[What is expected] If a line below contains "DIGITS", add it to your tally, then answer with the tally alone.
------------------------------------
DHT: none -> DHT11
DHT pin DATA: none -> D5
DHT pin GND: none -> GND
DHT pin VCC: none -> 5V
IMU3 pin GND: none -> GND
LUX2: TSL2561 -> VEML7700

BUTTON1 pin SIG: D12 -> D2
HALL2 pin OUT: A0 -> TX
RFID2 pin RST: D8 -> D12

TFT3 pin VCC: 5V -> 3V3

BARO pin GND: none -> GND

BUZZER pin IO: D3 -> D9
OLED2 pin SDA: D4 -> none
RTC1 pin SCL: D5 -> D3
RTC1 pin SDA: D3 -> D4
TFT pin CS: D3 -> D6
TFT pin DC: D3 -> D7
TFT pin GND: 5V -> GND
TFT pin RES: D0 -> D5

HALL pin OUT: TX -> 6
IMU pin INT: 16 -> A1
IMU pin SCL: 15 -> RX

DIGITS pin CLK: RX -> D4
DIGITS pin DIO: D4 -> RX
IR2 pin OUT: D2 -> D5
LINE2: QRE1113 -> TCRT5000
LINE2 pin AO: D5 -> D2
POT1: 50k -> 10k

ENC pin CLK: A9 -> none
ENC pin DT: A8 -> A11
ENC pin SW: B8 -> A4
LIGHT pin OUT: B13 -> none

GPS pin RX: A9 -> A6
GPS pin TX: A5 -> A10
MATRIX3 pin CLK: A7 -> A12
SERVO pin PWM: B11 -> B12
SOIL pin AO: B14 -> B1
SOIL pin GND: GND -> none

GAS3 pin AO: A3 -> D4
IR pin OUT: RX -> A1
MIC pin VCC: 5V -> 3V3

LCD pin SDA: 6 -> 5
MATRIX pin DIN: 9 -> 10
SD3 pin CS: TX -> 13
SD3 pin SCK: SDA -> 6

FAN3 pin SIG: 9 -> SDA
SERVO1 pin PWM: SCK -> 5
------------------------------------
[Answer to the problem] 2